Source data.
'''

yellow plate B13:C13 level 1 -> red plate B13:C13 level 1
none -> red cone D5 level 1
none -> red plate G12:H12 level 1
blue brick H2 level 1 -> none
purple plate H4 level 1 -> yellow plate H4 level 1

'''
'''

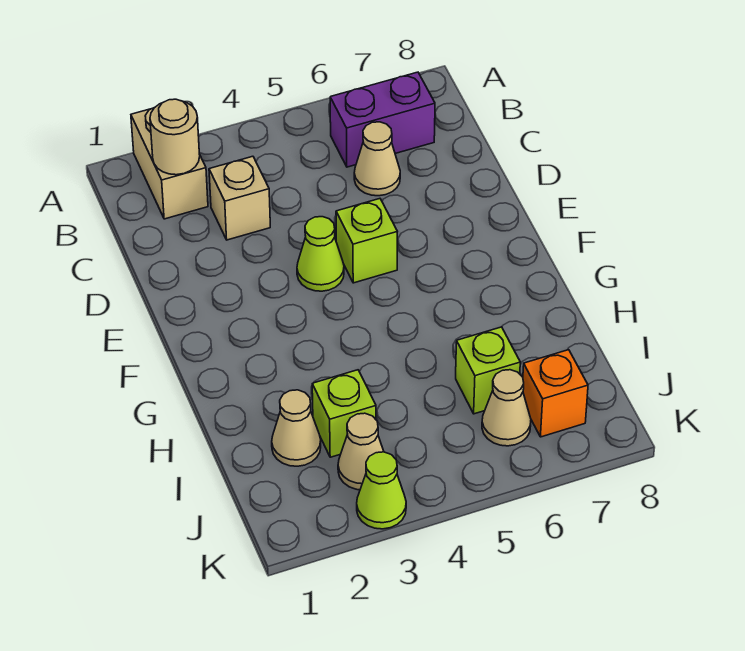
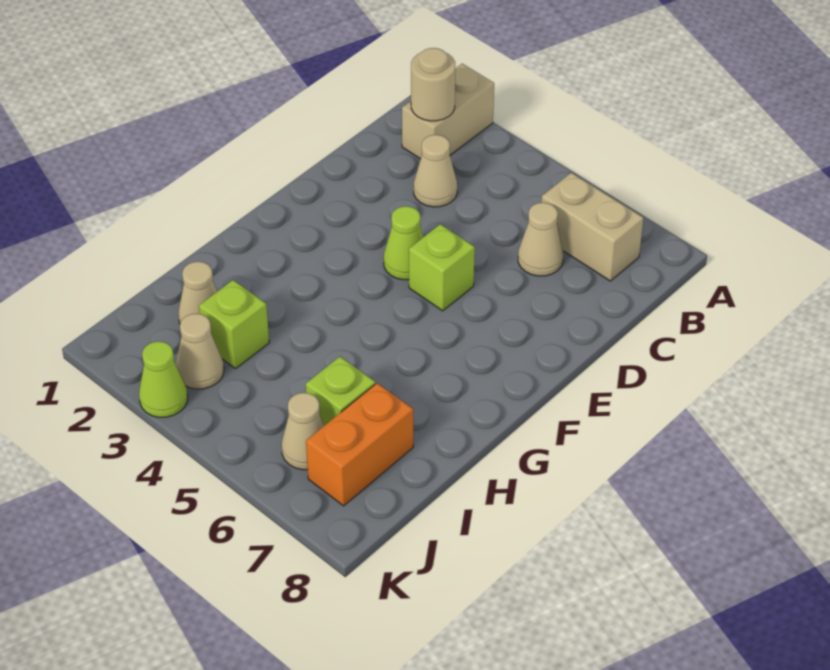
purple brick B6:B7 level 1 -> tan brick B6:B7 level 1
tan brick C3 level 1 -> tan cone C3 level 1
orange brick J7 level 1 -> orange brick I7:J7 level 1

'''

Directions. Of all the entries above, retype exactly the lines from the line with "purple brick B6:B7" to the line with "orange brick J7", both included, and no others.

Task answer.
purple brick B6:B7 level 1 -> tan brick B6:B7 level 1
tan brick C3 level 1 -> tan cone C3 level 1
orange brick J7 level 1 -> orange brick I7:J7 level 1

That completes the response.